Collected data
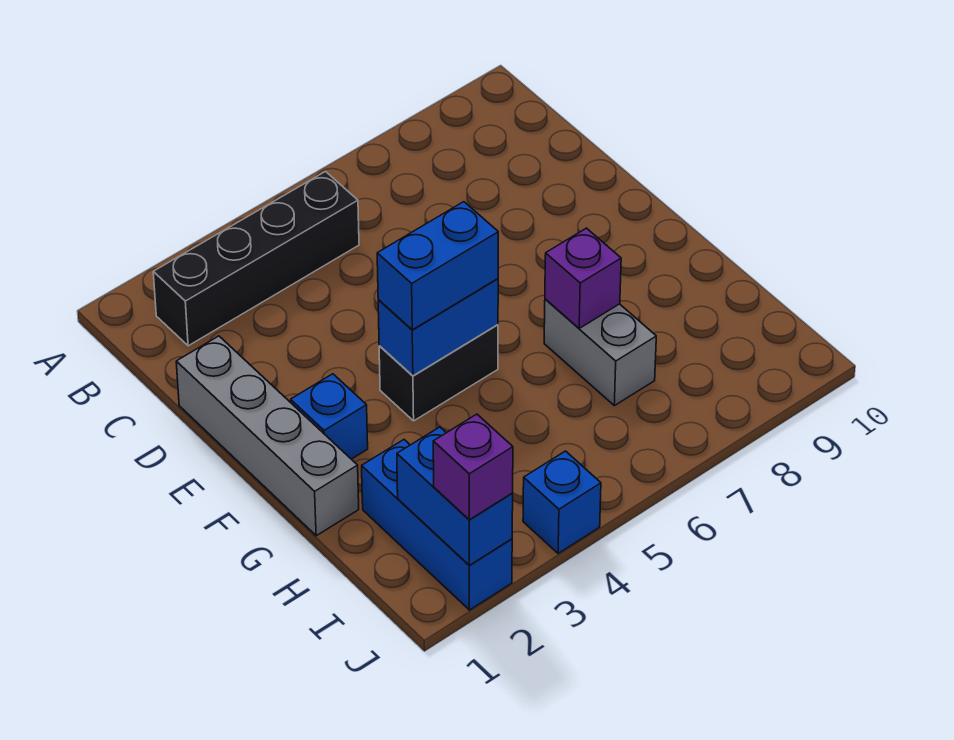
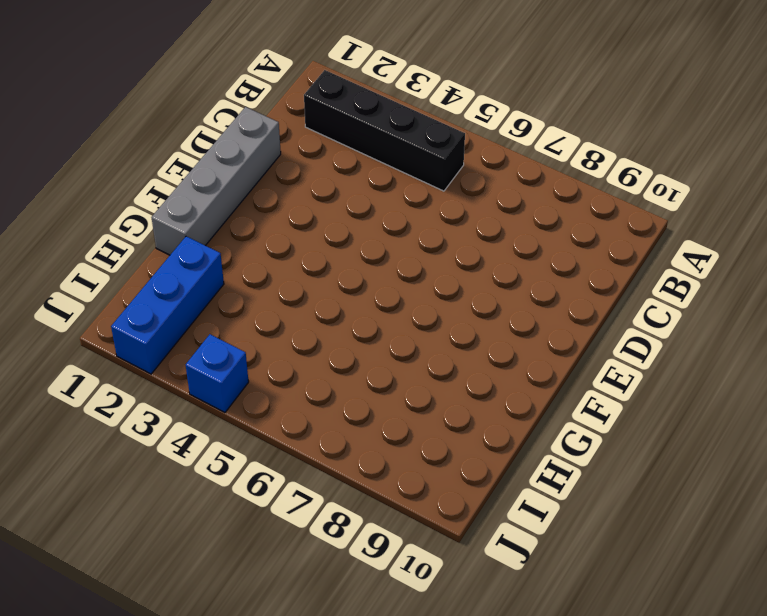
none -> blue brick F2 level 1
none -> black brick F4:F5 level 1
none -> grey brick G7:H7 level 1

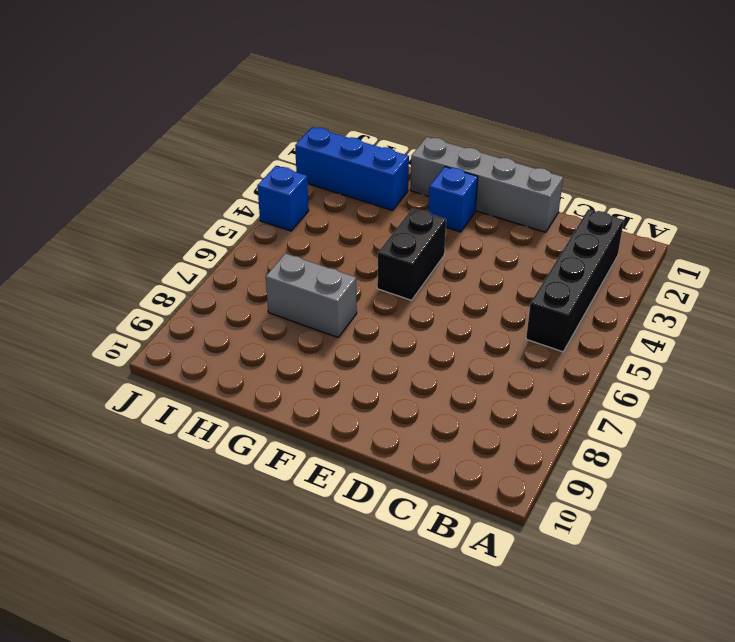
none -> blue brick F4:F5 level 2
none -> purple brick G7 level 2
none -> blue brick I2:J2 level 2

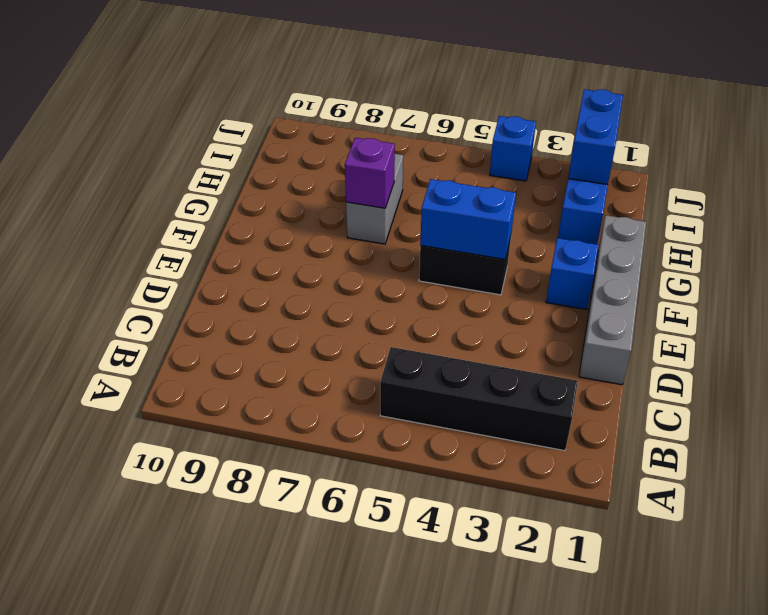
none -> blue brick F4:F5 level 3
none -> purple brick J2 level 3

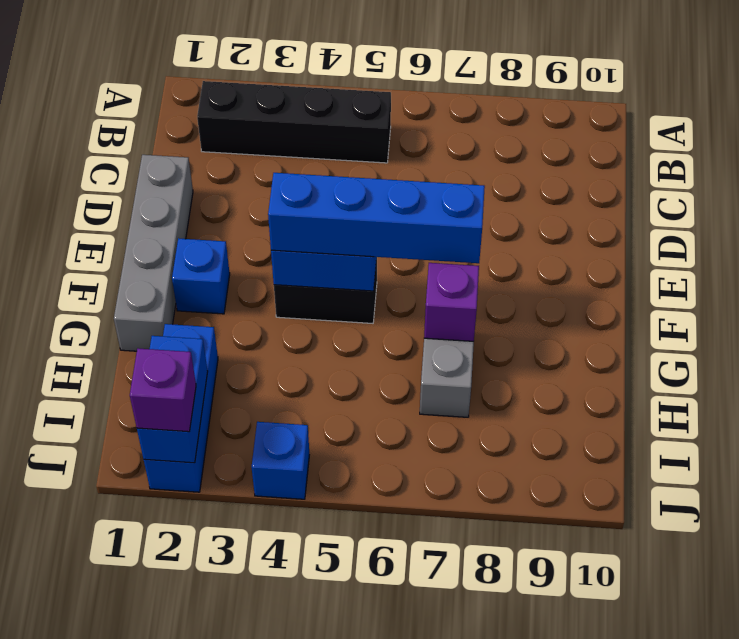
blue brick F4:F7 level 3 -> blue brick F4:F5 level 3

* **What is being asked**: Would you copy the records word for word, without any of their pictures?

* **Result for this exercise**:
none -> blue brick F2 level 1
none -> black brick F4:F5 level 1
none -> grey brick G7:H7 level 1

none -> blue brick F4:F5 level 2
none -> purple brick G7 level 2
none -> blue brick I2:J2 level 2

none -> blue brick F4:F5 level 3
none -> purple brick J2 level 3

blue brick F4:F7 level 3 -> blue brick F4:F5 level 3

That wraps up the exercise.